» About this exercise:
Using the data below, gather each line that includes the word "pink".

» Task material:
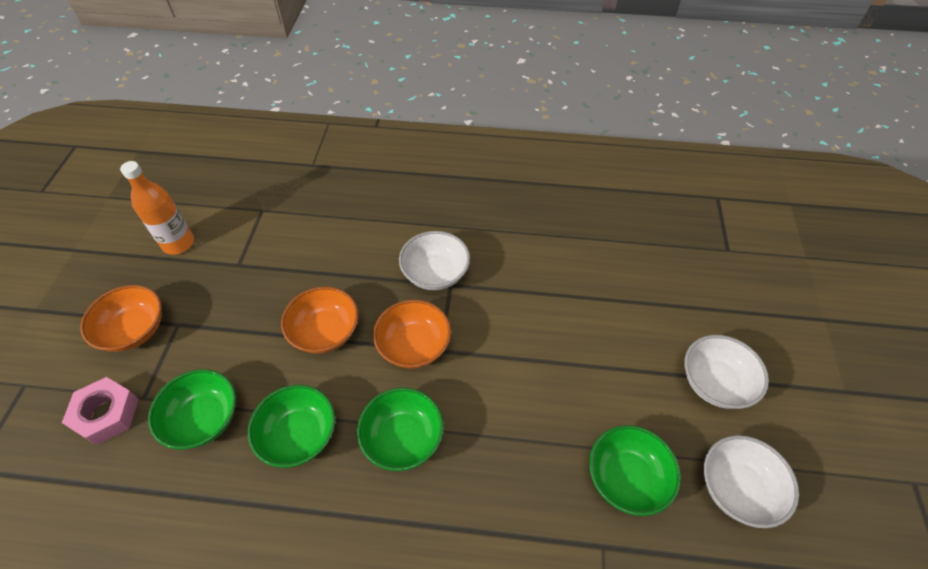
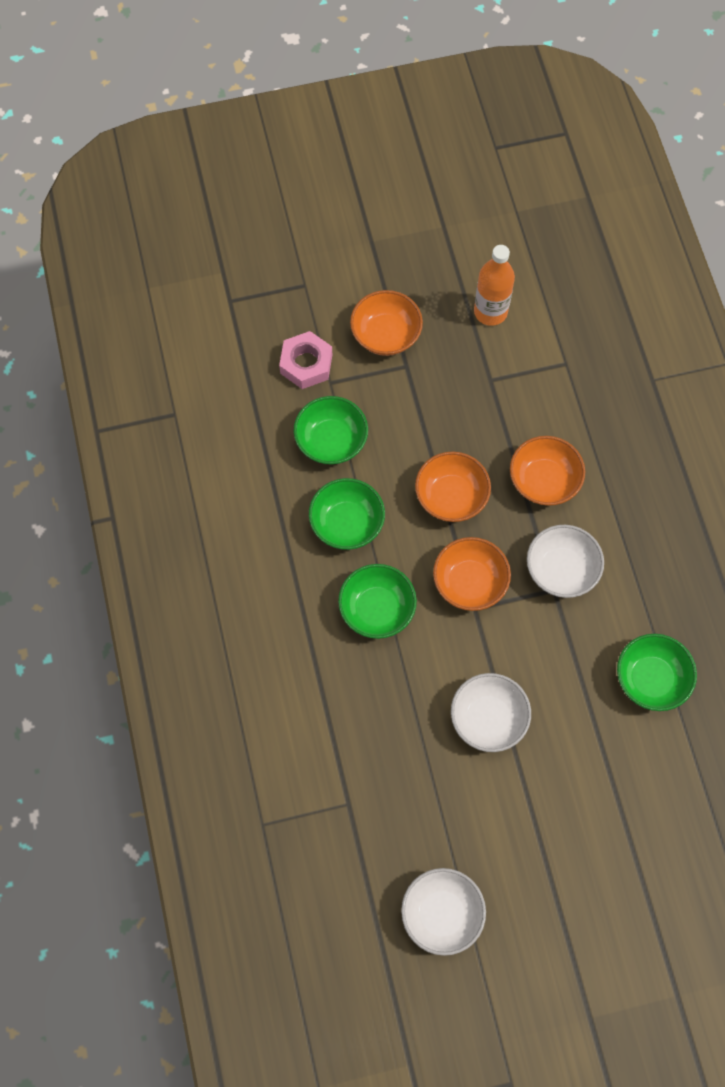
camera: 70 degrees right, 15 degrees up
green bowl [589,425,681,516] -> green bowl moved to [617,634,697,711]
white bowl [684,335,769,409] -> white bowl moved to [451,673,531,752]
none -> orange bowl [510,436,585,506]

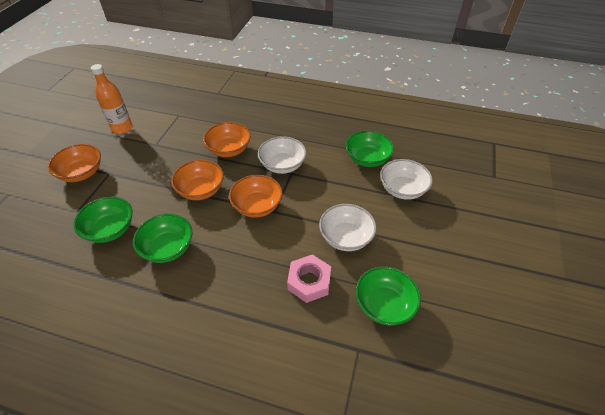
camera: 60 degrees left, 20 degrees down
pink nut [279,331,332,389] -> pink nut moved to [287,254,331,303]
green bowl [338,564,417,639] -> green bowl moved to [356,266,421,325]
white bowl [401,868,486,956] -> white bowl moved to [380,159,433,200]

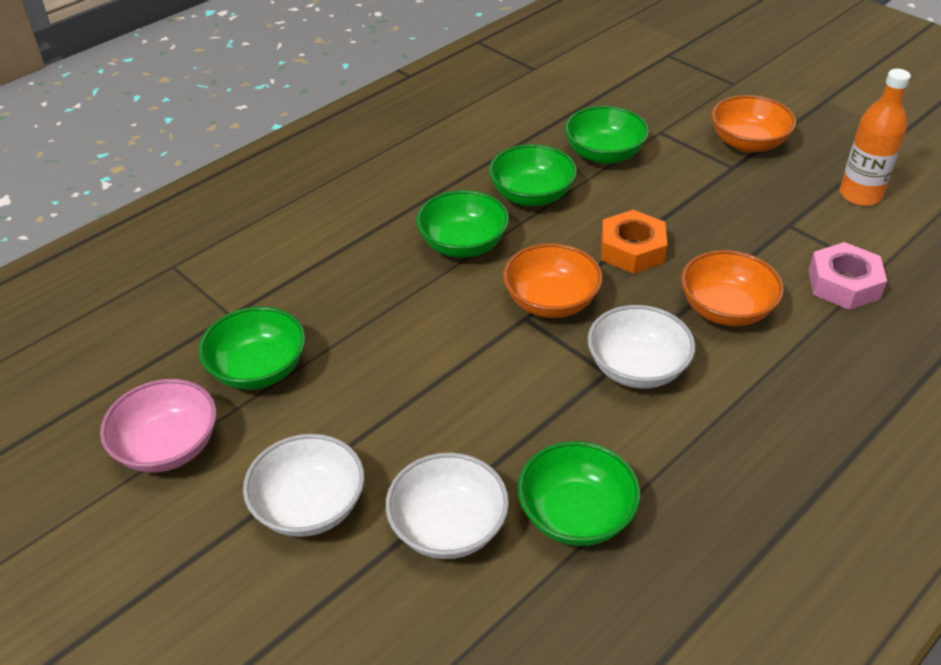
camera: 120 degrees right, 5 degrees down
orange bowl [171,160,224,200] -> orange nut [601,210,667,274]
pink nut [287,254,331,303] -> pink nut moved to [809,242,887,310]
white bowl [319,204,377,251] -> white bowl moved to [243,434,365,537]
none -> pink bowl [100,379,217,472]
none -> green bowl [416,190,509,258]

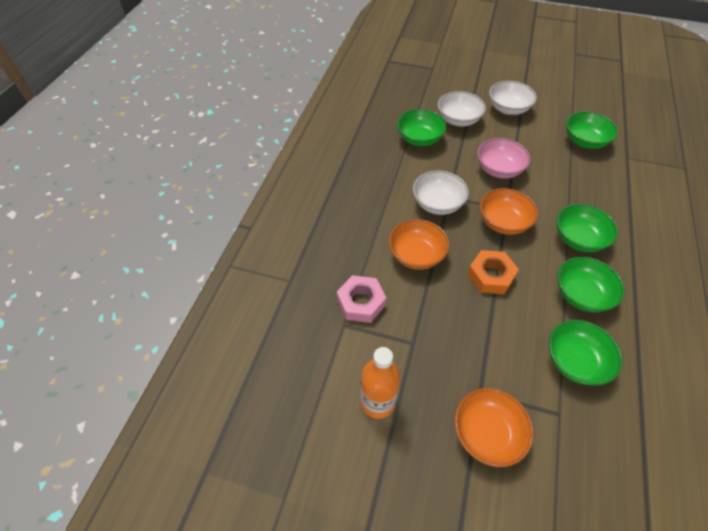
camera: 150 degrees right, 10 degrees up
pink bowl [100,379,217,472] -> pink bowl moved to [477,138,531,179]

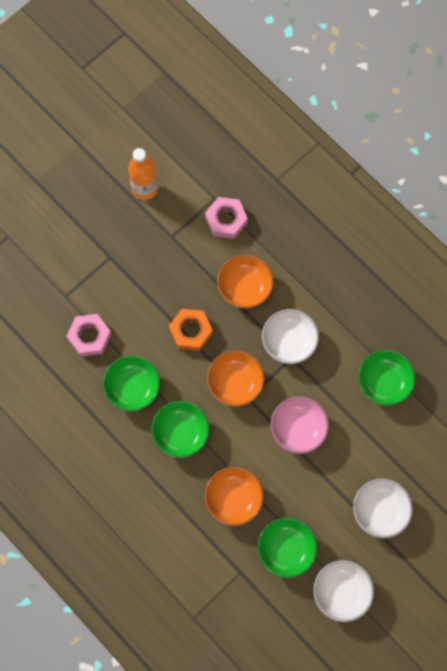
camera: 120 degrees right, 20 degrees up
white bowl [438,91,486,126] -> white bowl moved to [314,560,374,622]
orange bowl [454,388,534,467] -> orange bowl moved to [205,467,264,526]
green bowl [549,320,623,386] -> pink nut [67,314,111,357]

» Task output:
pink nut [279,331,332,389] -> pink nut moved to [287,254,331,303]
pink nut [287,254,331,303] -> pink nut moved to [809,242,887,310]
none -> pink bowl [100,379,217,472]
pink bowl [100,379,217,472] -> pink bowl moved to [477,138,531,179]
green bowl [549,320,623,386] -> pink nut [67,314,111,357]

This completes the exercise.